*小题*: 请把下面的记录从开头一直到含有"121: (258, 66)"的那一行逐行照抄出来，首尾两行都要算上。图片不要放进答案里。

*本题记录*:
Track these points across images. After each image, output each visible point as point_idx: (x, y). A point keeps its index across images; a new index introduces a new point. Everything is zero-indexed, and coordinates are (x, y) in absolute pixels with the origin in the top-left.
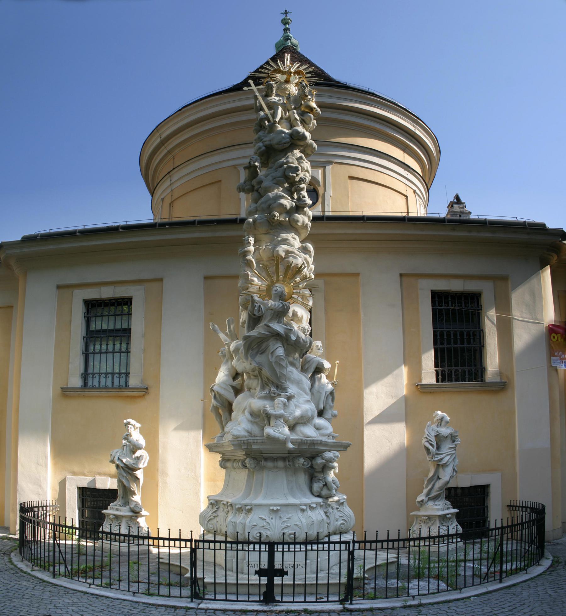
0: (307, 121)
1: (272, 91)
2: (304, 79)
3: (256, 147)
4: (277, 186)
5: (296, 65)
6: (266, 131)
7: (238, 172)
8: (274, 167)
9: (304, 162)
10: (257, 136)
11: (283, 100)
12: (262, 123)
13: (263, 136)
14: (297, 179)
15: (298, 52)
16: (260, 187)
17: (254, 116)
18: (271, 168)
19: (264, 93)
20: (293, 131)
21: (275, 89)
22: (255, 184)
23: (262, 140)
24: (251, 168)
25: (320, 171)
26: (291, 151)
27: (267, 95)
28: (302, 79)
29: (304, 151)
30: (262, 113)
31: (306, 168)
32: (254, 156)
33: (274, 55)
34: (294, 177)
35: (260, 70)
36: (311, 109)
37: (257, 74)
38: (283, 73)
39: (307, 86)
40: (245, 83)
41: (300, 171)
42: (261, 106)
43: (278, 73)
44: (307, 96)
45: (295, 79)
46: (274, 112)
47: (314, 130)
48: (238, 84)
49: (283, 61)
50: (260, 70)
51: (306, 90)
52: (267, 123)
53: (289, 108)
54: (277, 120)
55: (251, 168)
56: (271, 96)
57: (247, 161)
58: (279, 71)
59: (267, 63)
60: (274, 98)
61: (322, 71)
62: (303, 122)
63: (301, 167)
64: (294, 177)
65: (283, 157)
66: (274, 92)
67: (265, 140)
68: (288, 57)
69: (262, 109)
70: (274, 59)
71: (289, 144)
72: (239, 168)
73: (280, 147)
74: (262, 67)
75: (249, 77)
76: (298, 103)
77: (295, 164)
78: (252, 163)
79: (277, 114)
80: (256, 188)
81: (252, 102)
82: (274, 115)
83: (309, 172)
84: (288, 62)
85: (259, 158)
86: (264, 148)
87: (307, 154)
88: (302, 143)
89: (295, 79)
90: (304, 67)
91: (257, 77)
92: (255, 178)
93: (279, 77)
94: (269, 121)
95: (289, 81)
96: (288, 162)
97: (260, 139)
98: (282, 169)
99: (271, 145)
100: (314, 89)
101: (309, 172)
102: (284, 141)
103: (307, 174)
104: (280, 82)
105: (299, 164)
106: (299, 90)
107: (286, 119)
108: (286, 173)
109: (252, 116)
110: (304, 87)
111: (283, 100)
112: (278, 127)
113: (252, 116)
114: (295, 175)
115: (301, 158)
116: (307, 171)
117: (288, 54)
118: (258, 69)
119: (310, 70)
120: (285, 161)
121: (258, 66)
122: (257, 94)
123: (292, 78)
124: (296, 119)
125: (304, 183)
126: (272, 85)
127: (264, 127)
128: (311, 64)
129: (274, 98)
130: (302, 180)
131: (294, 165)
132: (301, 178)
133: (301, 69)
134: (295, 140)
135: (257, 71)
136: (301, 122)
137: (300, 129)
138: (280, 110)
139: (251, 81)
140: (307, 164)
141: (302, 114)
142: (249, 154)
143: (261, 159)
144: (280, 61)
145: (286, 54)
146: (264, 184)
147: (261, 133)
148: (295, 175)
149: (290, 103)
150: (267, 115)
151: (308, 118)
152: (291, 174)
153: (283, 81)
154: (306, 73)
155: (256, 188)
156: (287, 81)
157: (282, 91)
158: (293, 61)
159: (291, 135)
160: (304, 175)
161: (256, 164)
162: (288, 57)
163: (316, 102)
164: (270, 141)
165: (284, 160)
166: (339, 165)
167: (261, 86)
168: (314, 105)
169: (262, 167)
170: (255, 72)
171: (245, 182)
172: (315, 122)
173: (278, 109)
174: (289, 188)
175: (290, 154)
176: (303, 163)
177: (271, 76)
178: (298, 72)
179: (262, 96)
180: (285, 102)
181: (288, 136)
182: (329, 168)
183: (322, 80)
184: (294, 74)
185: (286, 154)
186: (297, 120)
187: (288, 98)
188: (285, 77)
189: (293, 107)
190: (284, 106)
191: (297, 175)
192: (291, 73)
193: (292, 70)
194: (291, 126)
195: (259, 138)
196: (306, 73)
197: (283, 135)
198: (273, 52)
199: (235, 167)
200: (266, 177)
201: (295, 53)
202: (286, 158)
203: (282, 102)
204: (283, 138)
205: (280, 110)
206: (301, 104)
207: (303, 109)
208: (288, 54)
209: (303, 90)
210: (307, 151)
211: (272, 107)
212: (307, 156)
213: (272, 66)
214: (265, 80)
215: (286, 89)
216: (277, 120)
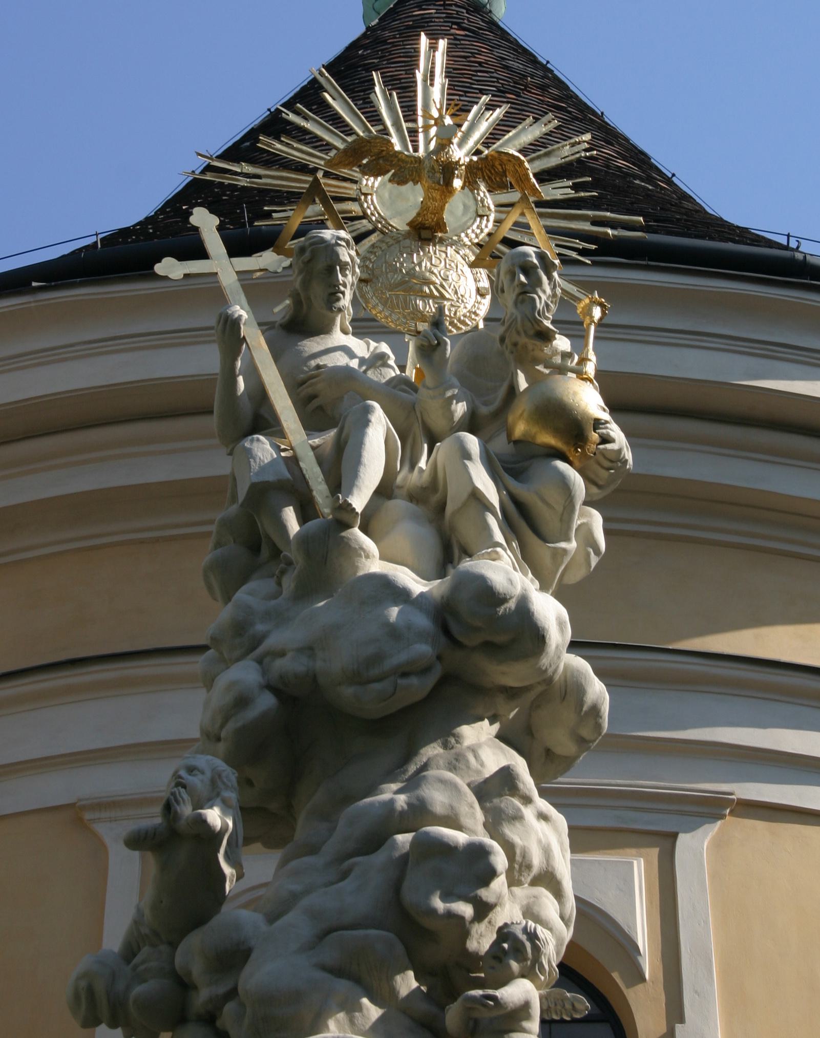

*练习答案*:
Track these points across images. After each image, output each visible point as point_idx: (x, y). A point keeps its index across images; a new index introduces a new point. Everything is zero-indexed, and coordinates are (x, y) in absolute pixels with the origin in the top-left.
0: (307, 121)
1: (272, 91)
2: (304, 79)
3: (256, 147)
4: (277, 186)
5: (296, 65)
6: (266, 131)
7: (238, 172)
8: (274, 167)
9: (304, 162)
10: (257, 136)
11: (283, 100)
12: (262, 123)
13: (263, 136)
14: (297, 179)
15: (298, 52)
16: (260, 187)
17: (254, 116)
18: (271, 168)
19: (264, 93)
20: (293, 131)
21: (275, 89)
22: (255, 184)
23: (262, 140)
24: (251, 168)
25: (320, 171)
26: (291, 151)
27: (267, 95)
28: (302, 79)
29: (304, 151)
30: (262, 113)
31: (306, 168)
32: (254, 156)
33: (274, 55)
34: (294, 177)
35: (260, 70)
36: (311, 109)
37: (257, 74)
38: (283, 73)
39: (307, 86)
40: (245, 83)
41: (300, 171)
42: (261, 106)
43: (278, 73)
44: (307, 96)
45: (295, 79)
46: (274, 112)
47: (314, 130)
48: (238, 84)
49: (283, 61)
50: (260, 70)
51: (306, 90)
52: (267, 123)
53: (289, 108)
54: (277, 120)
55: (251, 168)
56: (271, 96)
57: (247, 161)
58: (279, 71)
59: (267, 63)
60: (274, 98)
61: (322, 71)
62: (303, 122)
63: (301, 167)
64: (294, 177)
65: (283, 157)
66: (274, 92)
67: (265, 140)
68: (288, 57)
69: (262, 109)
70: (274, 59)
71: (289, 144)
72: (239, 168)
73: (280, 147)
74: (262, 67)
75: (249, 77)
76: (298, 103)
77: (295, 164)
78: (252, 163)
79: (277, 114)
80: (256, 188)
81: (252, 102)
82: (274, 115)
83: (309, 172)
84: (288, 62)
85: (259, 158)
86: (264, 148)
87: (307, 154)
88: (302, 143)
89: (295, 79)
90: (304, 67)
91: (257, 77)
92: (255, 178)
93: (279, 77)
94: (269, 121)
95: (289, 81)
96: (288, 162)
97: (260, 139)
98: (282, 169)
99: (271, 145)
100: (314, 89)
101: (309, 172)
102: (284, 141)
103: (307, 174)
104: (280, 82)
105: (299, 164)
106: (299, 90)
107: (286, 119)
108: (286, 173)
109: (252, 116)
110: (304, 87)
111: (283, 100)
112: (278, 127)
113: (252, 116)
114: (295, 175)
115: (301, 158)
116: (307, 171)
117: (288, 54)
118: (258, 69)
119: (310, 70)
120: (285, 161)
121: (258, 66)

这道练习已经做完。